[Recorded data]
★ ★ ★ ★

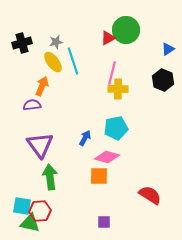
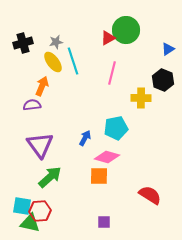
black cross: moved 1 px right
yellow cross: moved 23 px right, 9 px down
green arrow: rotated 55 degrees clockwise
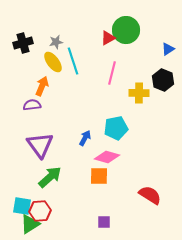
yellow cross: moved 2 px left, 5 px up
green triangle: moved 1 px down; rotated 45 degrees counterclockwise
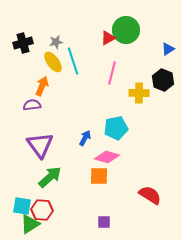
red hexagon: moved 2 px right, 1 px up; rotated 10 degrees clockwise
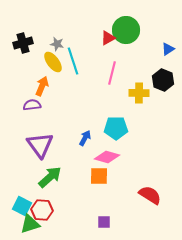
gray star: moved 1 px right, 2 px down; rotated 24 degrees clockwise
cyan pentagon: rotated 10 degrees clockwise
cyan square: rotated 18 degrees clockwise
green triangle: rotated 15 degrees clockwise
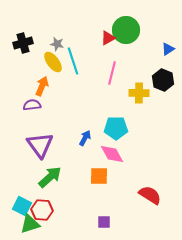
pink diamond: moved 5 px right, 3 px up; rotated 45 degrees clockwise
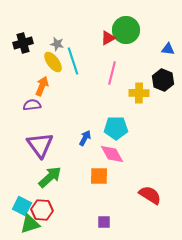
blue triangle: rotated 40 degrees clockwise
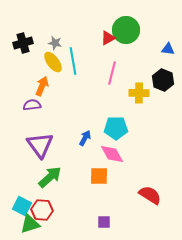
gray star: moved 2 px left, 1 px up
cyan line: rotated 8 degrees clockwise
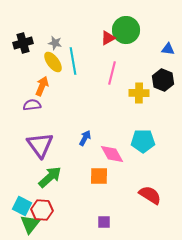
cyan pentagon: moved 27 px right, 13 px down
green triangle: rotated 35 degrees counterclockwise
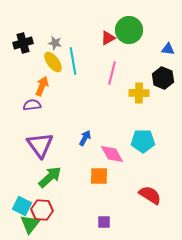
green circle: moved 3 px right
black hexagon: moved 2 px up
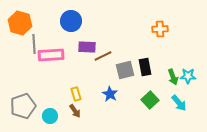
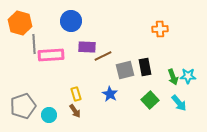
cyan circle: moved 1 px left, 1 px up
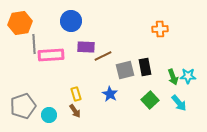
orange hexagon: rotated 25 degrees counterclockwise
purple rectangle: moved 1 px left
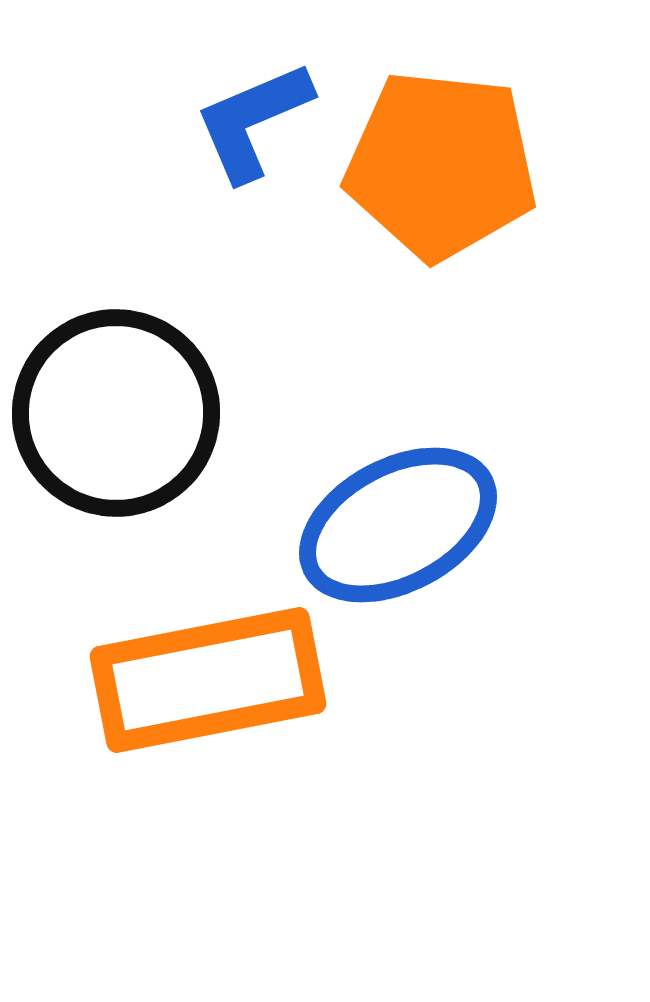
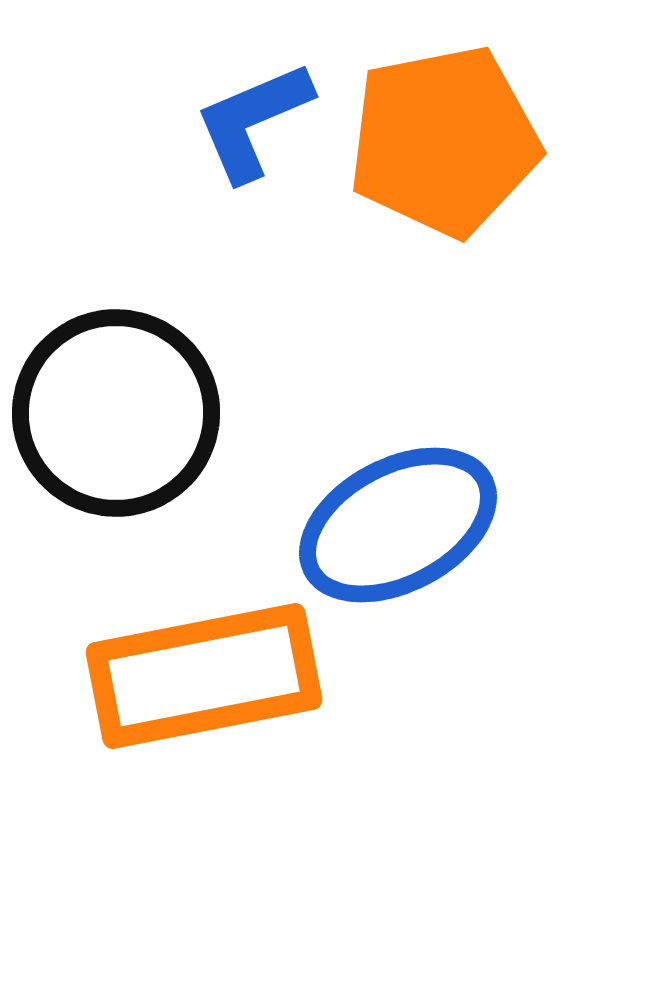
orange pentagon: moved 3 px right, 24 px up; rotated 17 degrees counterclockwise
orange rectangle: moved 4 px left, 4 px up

★ ★ ★ ★

Exercise goal
Copy every row above word for word, leaving out the pictures.

Solution to the exercise
black cross: moved 1 px right
yellow cross: moved 23 px right, 9 px down
green arrow: rotated 55 degrees clockwise
yellow cross: moved 2 px left, 5 px up
green triangle: moved 1 px down; rotated 45 degrees counterclockwise
red hexagon: moved 2 px right, 1 px up; rotated 10 degrees clockwise
gray star: moved 1 px right, 2 px down; rotated 24 degrees clockwise
cyan pentagon: rotated 10 degrees clockwise
cyan square: rotated 18 degrees clockwise
green triangle: rotated 15 degrees clockwise
pink diamond: moved 5 px right, 3 px up; rotated 45 degrees clockwise
blue triangle: rotated 40 degrees clockwise
gray star: moved 2 px left, 1 px up
cyan line: rotated 8 degrees clockwise
cyan pentagon: moved 27 px right, 13 px down
green triangle: rotated 35 degrees counterclockwise
green circle: moved 3 px right
black hexagon: moved 2 px up
cyan circle: moved 1 px left, 1 px up
orange hexagon: rotated 25 degrees counterclockwise
purple rectangle: moved 1 px left
orange pentagon: moved 3 px right, 24 px up; rotated 17 degrees counterclockwise
orange rectangle: moved 4 px left, 4 px up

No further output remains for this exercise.